Start of Block

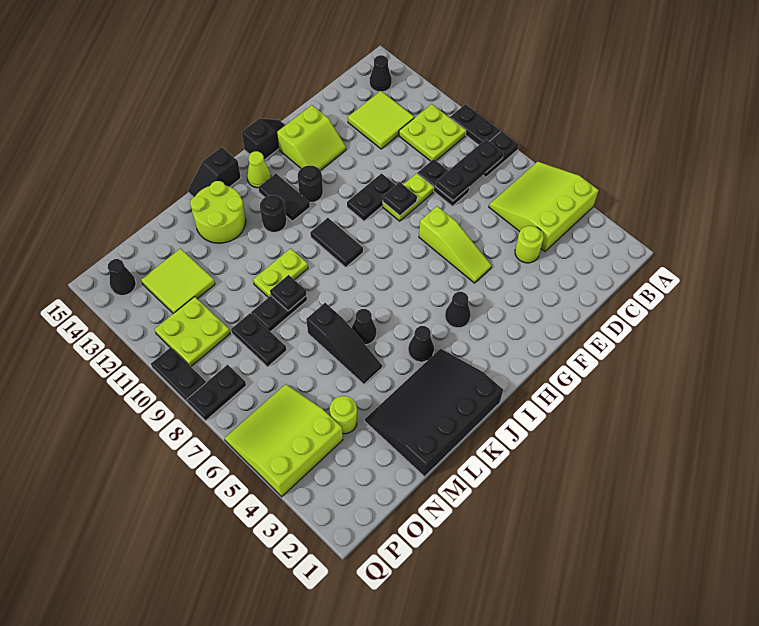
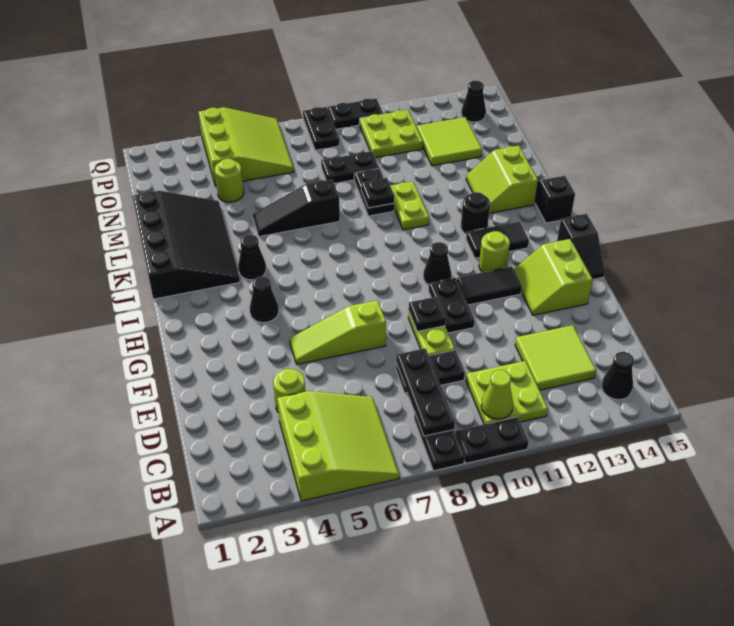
black 1x1 round brick [298,166,323,202] -> lime 1x1 round brick [479,231,510,272]
black 1x2 tile [310,218,363,267] -> black 1x2 tile moved to [457,267,522,305]
lime 1x1 cone [247,151,271,188] -> lime 1x1 cone moved to [481,370,513,419]
black 1x1 cone [352,309,376,345] -> black 1x1 cone moved to [423,242,451,285]
lime 2x2 round brick [190,181,246,243] -> lime 2x2 slope [466,146,538,213]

End of Block

● **WRITTEN TASK**
Only lines that include "moved" belong in the answer; return them from the entries above.

● **SOLUTION FOR THIS EXERCISE**
black 1x2 tile [310,218,363,267] -> black 1x2 tile moved to [457,267,522,305]
lime 1x1 cone [247,151,271,188] -> lime 1x1 cone moved to [481,370,513,419]
black 1x1 cone [352,309,376,345] -> black 1x1 cone moved to [423,242,451,285]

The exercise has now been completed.